WHAT TO PRODUCE:
Your job with the data below is to output exactly the lines from the one holding "R6: 390k (+24V, MID) -> 390k (DGND, MID)" down to the one holding "U3 pin SW: SENSE -> LX", both included, and no others.

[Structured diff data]
:::::

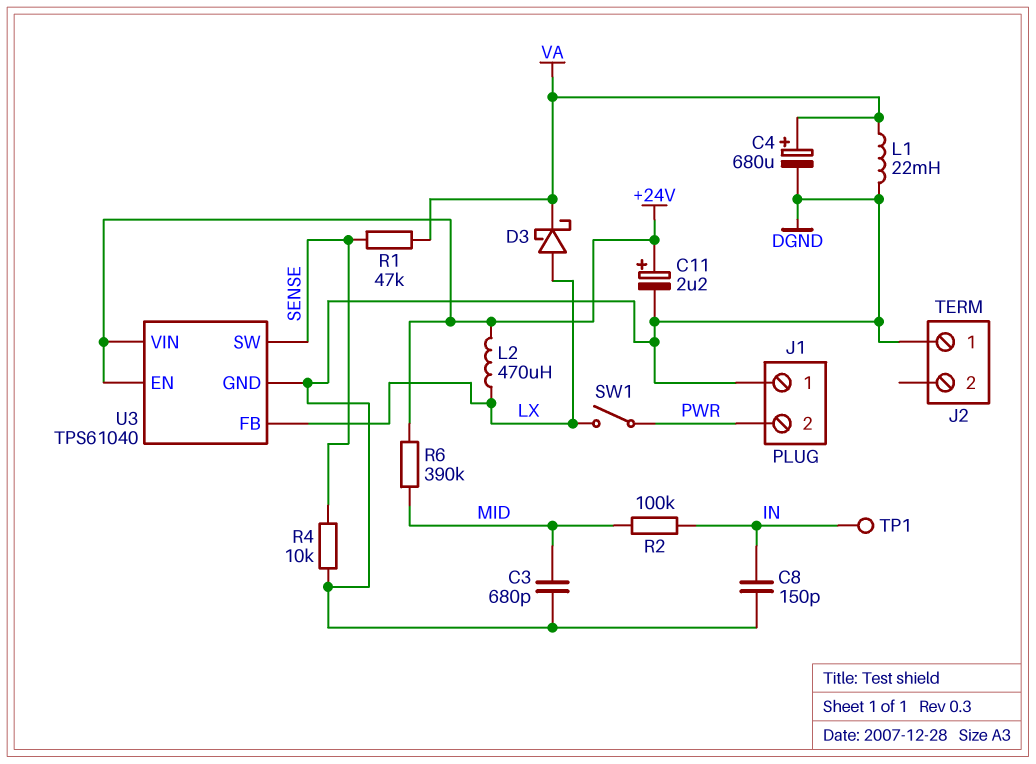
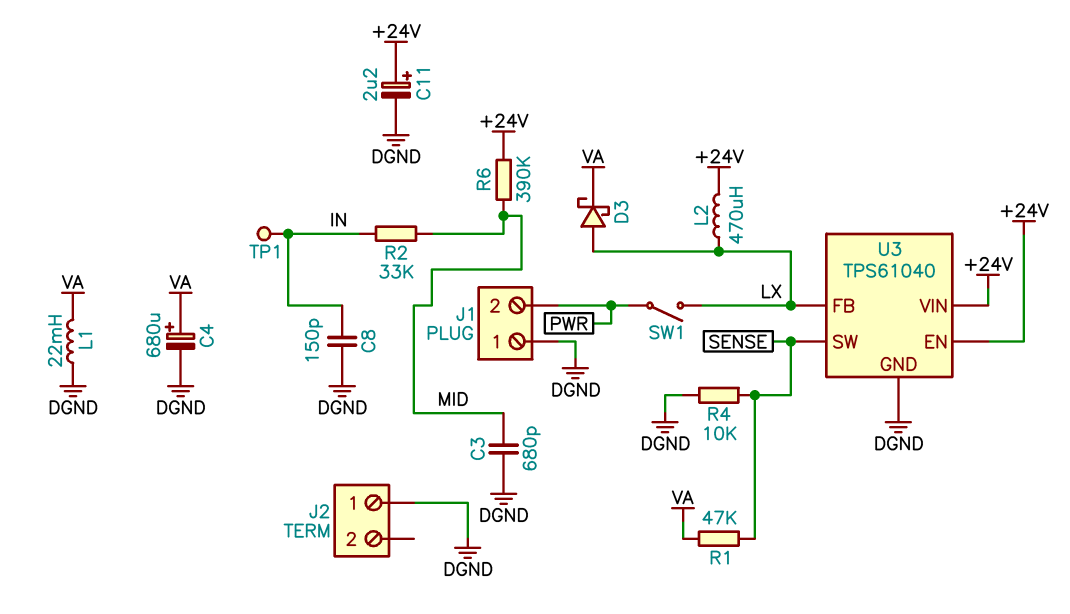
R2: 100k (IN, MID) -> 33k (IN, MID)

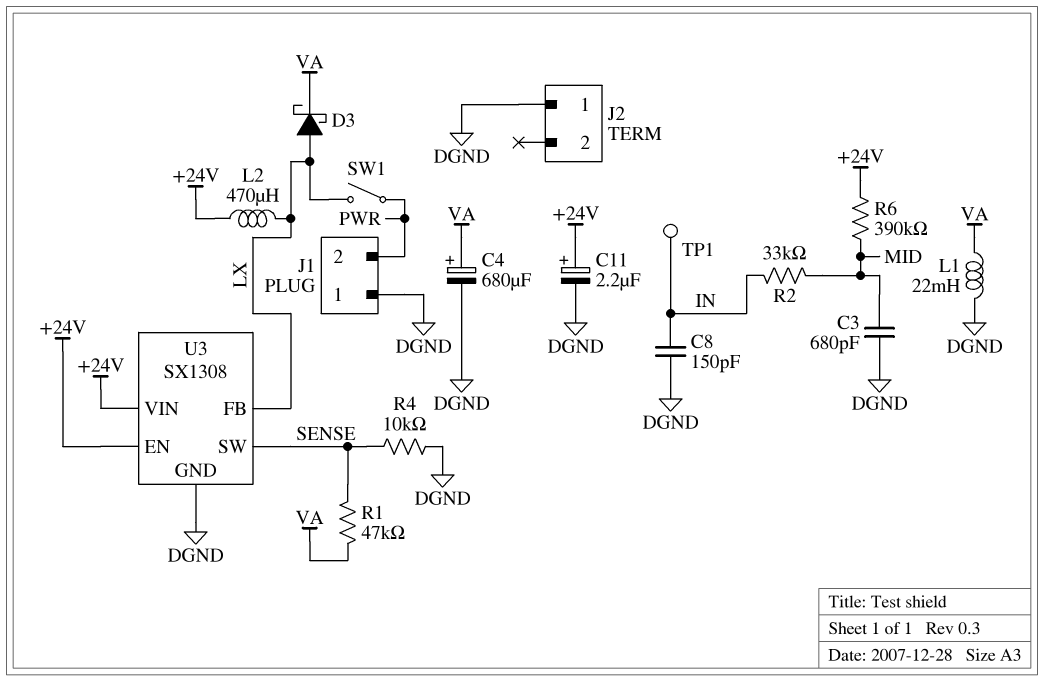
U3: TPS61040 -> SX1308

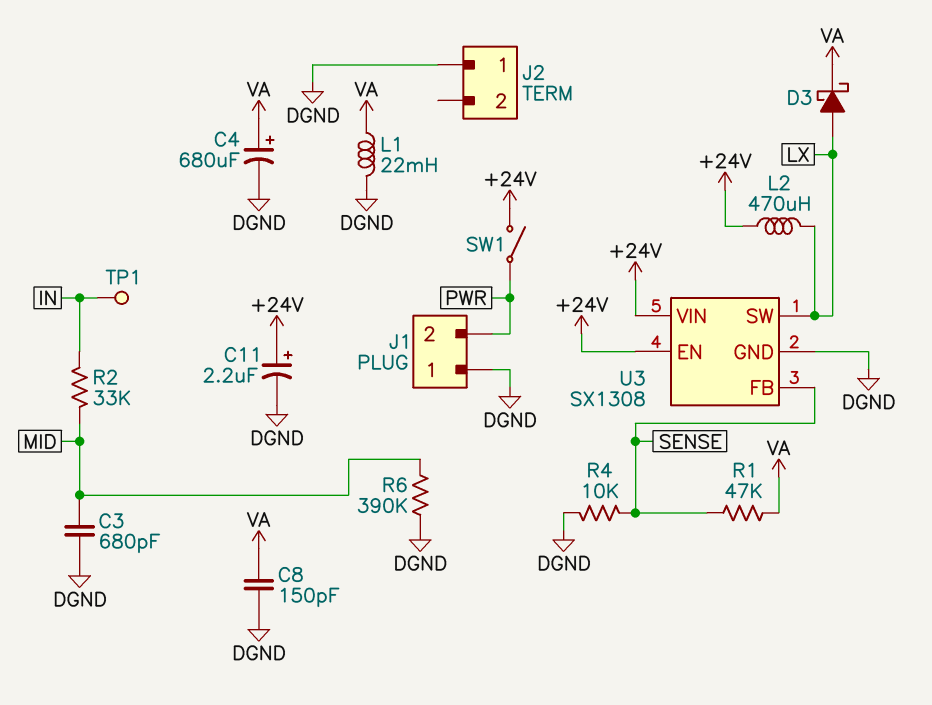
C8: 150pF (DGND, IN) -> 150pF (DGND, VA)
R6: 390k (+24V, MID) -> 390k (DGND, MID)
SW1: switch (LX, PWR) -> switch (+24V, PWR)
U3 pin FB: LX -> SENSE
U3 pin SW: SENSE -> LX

:::::

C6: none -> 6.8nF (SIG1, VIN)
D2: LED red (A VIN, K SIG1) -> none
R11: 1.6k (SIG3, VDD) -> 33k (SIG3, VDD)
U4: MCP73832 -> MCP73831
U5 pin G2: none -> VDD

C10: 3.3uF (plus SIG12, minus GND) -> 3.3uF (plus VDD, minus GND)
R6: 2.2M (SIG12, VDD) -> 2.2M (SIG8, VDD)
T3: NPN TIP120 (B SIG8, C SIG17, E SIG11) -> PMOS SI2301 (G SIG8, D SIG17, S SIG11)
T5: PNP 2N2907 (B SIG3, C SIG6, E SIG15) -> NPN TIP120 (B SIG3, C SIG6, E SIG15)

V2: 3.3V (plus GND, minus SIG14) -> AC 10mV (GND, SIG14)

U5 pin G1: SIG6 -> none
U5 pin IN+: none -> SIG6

:::::

RESULT:
R6: 390k (+24V, MID) -> 390k (DGND, MID)
SW1: switch (LX, PWR) -> switch (+24V, PWR)
U3 pin FB: LX -> SENSE
U3 pin SW: SENSE -> LX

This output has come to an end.